What to work on — Among the entries below, find the line with "The YellowCarrot ended", then quote it and each following line up to and including the line with "The RedCake ended", and nothing else.

[Items from a dataset]
========================================================================

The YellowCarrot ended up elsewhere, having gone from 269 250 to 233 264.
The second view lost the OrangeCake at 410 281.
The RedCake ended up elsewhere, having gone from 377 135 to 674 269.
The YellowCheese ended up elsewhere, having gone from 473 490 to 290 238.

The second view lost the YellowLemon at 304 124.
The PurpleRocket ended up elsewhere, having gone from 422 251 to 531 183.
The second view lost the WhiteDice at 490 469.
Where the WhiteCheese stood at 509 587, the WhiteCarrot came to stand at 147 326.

========================================================================

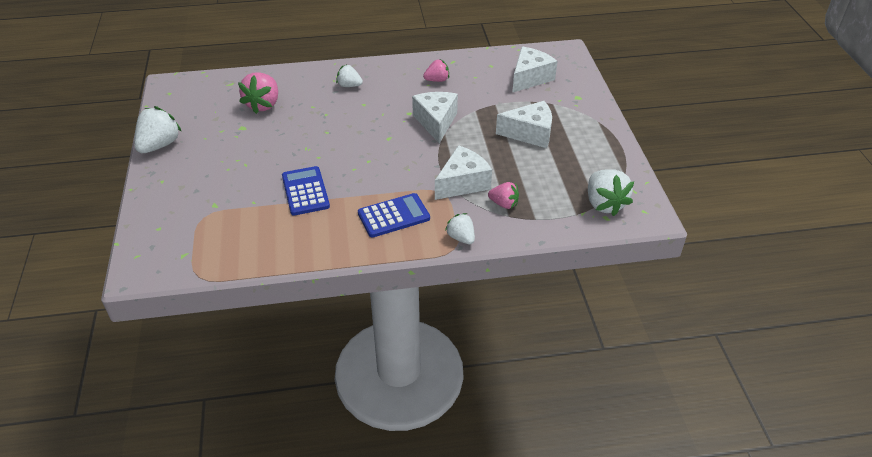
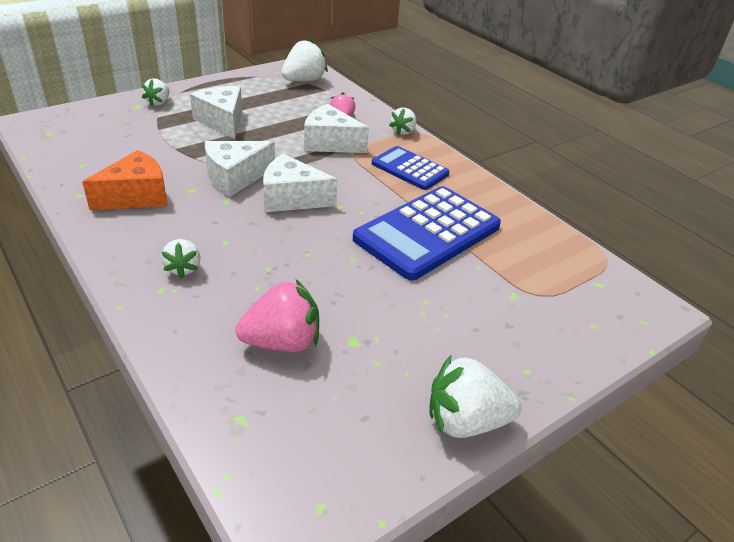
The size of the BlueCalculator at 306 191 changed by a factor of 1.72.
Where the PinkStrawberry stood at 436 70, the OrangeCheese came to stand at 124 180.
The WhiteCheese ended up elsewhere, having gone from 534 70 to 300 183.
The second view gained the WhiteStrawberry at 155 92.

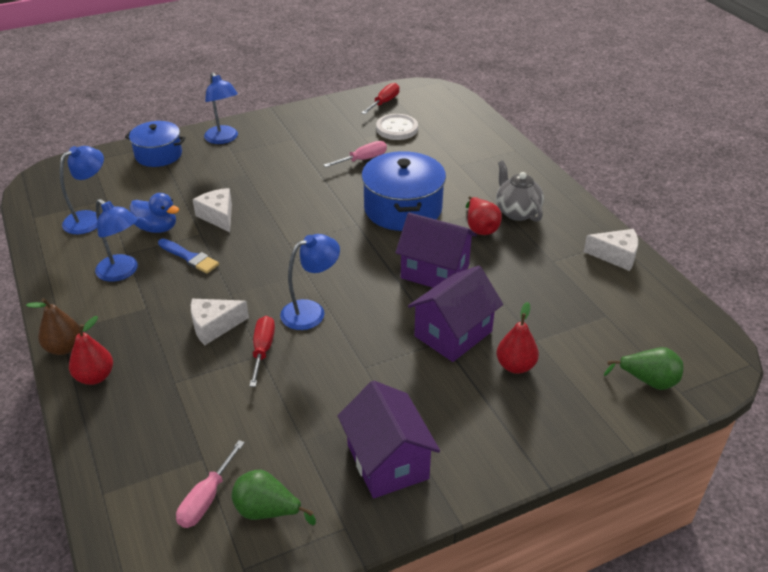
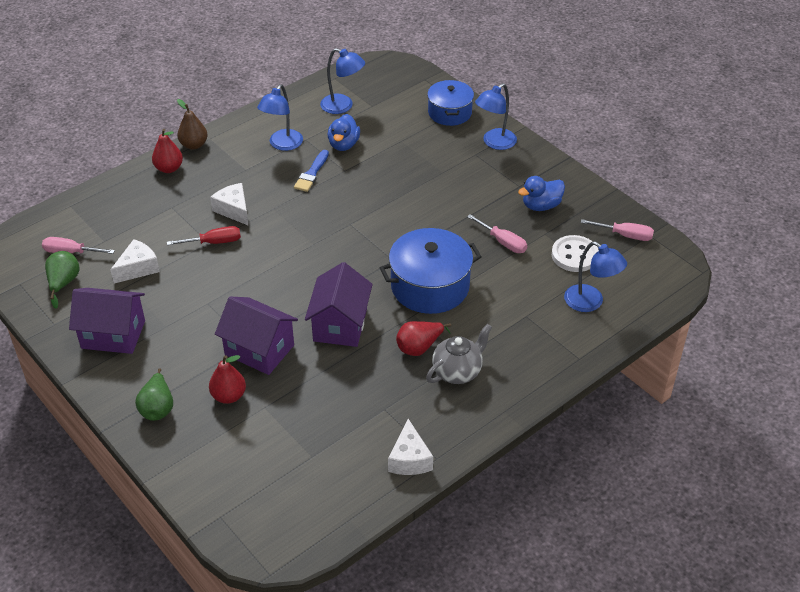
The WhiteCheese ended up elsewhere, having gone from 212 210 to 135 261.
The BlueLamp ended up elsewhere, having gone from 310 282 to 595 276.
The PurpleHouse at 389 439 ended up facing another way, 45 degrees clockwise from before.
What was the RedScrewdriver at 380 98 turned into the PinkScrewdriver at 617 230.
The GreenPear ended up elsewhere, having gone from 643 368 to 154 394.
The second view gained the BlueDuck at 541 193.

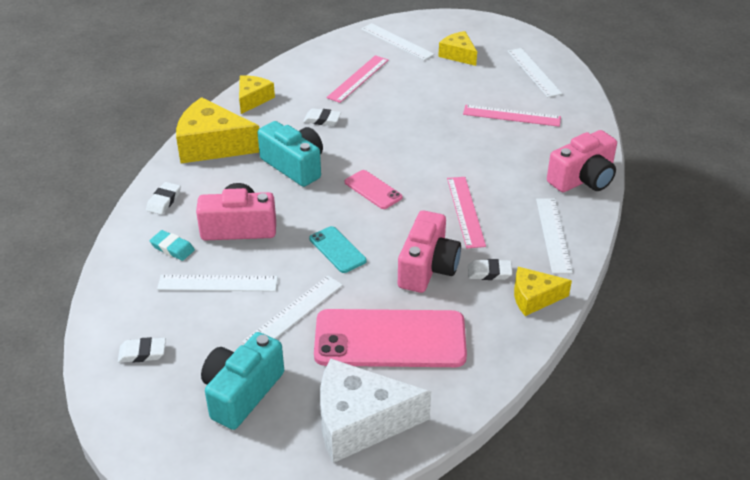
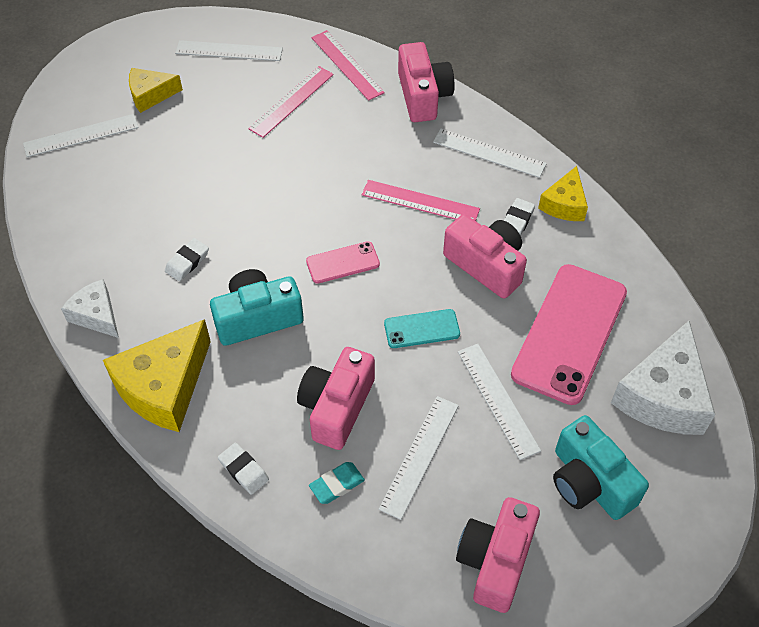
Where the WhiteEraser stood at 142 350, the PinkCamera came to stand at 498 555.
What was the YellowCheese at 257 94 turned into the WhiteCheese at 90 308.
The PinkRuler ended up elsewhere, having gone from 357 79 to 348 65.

========================================================================

Task answer —
The YellowCarrot ended up elsewhere, having gone from 269 250 to 233 264.
The second view lost the OrangeCake at 410 281.
The RedCake ended up elsewhere, having gone from 377 135 to 674 269.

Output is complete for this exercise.